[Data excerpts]
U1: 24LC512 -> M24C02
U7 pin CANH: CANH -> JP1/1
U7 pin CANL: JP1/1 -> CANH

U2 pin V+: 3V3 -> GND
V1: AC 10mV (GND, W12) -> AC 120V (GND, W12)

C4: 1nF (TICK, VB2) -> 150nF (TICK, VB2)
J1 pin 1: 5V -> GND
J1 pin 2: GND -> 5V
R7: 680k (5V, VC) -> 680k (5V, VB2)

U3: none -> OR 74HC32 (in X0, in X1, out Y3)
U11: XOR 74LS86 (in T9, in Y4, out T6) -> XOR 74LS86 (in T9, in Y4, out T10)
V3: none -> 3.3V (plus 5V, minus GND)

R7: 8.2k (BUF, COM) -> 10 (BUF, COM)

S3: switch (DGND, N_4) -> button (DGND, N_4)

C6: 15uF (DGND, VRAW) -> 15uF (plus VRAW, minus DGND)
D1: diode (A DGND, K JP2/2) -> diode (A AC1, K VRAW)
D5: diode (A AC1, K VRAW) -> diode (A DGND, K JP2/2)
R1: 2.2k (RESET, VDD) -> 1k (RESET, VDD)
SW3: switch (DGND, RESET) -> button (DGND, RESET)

> **Your assignment**: Your answer should be the lines from the one containing "J1 pin 1: 5V -> GND" through the end of the records, both included, output exactly and with nothing added.

> **Your solution**:
J1 pin 1: 5V -> GND
J1 pin 2: GND -> 5V
R7: 680k (5V, VC) -> 680k (5V, VB2)

U3: none -> OR 74HC32 (in X0, in X1, out Y3)
U11: XOR 74LS86 (in T9, in Y4, out T6) -> XOR 74LS86 (in T9, in Y4, out T10)
V3: none -> 3.3V (plus 5V, minus GND)

R7: 8.2k (BUF, COM) -> 10 (BUF, COM)

S3: switch (DGND, N_4) -> button (DGND, N_4)

C6: 15uF (DGND, VRAW) -> 15uF (plus VRAW, minus DGND)
D1: diode (A DGND, K JP2/2) -> diode (A AC1, K VRAW)
D5: diode (A AC1, K VRAW) -> diode (A DGND, K JP2/2)
R1: 2.2k (RESET, VDD) -> 1k (RESET, VDD)
SW3: switch (DGND, RESET) -> button (DGND, RESET)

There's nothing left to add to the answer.